Extracted information =
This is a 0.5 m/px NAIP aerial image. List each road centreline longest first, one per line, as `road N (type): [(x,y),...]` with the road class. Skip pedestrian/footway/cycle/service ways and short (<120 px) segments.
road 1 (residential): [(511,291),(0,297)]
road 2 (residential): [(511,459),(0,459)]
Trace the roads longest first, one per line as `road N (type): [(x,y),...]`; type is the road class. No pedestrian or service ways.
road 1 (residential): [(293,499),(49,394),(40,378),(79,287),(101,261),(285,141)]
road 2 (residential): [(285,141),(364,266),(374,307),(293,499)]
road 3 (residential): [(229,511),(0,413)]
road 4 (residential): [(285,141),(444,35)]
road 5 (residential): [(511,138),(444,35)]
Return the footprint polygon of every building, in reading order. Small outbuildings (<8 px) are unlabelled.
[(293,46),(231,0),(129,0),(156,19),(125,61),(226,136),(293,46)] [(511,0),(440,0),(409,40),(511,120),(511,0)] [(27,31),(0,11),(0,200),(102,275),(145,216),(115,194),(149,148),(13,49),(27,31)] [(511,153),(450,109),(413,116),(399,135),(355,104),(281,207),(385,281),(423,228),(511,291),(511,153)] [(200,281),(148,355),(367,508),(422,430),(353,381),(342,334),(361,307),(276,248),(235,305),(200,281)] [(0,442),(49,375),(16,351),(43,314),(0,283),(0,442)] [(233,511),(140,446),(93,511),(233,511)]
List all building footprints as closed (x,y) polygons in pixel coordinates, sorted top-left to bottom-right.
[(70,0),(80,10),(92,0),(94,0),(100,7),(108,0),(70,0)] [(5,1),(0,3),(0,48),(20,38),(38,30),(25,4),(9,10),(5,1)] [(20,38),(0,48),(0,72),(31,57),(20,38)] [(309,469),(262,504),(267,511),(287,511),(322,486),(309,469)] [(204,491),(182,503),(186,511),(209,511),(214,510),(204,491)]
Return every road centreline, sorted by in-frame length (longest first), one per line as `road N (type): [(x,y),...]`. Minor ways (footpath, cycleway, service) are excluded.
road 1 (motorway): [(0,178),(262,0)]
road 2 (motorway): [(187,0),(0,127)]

Problem description = Copy every one of the entries above word for word, without changing any character.

Complete response =
This is a 0.5 m/px NAIP aerial image. List each road centreline longest first, one per line, as `road N (type): [(x,y),...]` with the road class. Skip pedestrian/footway/cycle/service ways and short (<120 px) segments.
road 1 (residential): [(511,291),(0,297)]
road 2 (residential): [(511,459),(0,459)]
Trace the roads longest first, one per line as `road N (type): [(x,y),...]`; type is the road class. No pedestrian or service ways.
road 1 (residential): [(293,499),(49,394),(40,378),(79,287),(101,261),(285,141)]
road 2 (residential): [(285,141),(364,266),(374,307),(293,499)]
road 3 (residential): [(229,511),(0,413)]
road 4 (residential): [(285,141),(444,35)]
road 5 (residential): [(511,138),(444,35)]
Return the footprint polygon of every building, in reading order. Small outbuildings (<8 px) are unlabelled.
[(293,46),(231,0),(129,0),(156,19),(125,61),(226,136),(293,46)] [(511,0),(440,0),(409,40),(511,120),(511,0)] [(27,31),(0,11),(0,200),(102,275),(145,216),(115,194),(149,148),(13,49),(27,31)] [(511,153),(450,109),(413,116),(399,135),(355,104),(281,207),(385,281),(423,228),(511,291),(511,153)] [(200,281),(148,355),(367,508),(422,430),(353,381),(342,334),(361,307),(276,248),(235,305),(200,281)] [(0,442),(49,375),(16,351),(43,314),(0,283),(0,442)] [(233,511),(140,446),(93,511),(233,511)]
List all building footprints as closed (x,y) polygons in pixel coordinates, sorted top-left to bottom-right.
[(70,0),(80,10),(92,0),(94,0),(100,7),(108,0),(70,0)] [(5,1),(0,3),(0,48),(20,38),(38,30),(25,4),(9,10),(5,1)] [(20,38),(0,48),(0,72),(31,57),(20,38)] [(309,469),(262,504),(267,511),(287,511),(322,486),(309,469)] [(204,491),(182,503),(186,511),(209,511),(214,510),(204,491)]
Return every road centreline, sorted by in-frame length (longest first), one per line as `road N (type): [(x,y),...]`. Minor ways (footpath, cycleway, service) are excluded.
road 1 (motorway): [(0,178),(262,0)]
road 2 (motorway): [(187,0),(0,127)]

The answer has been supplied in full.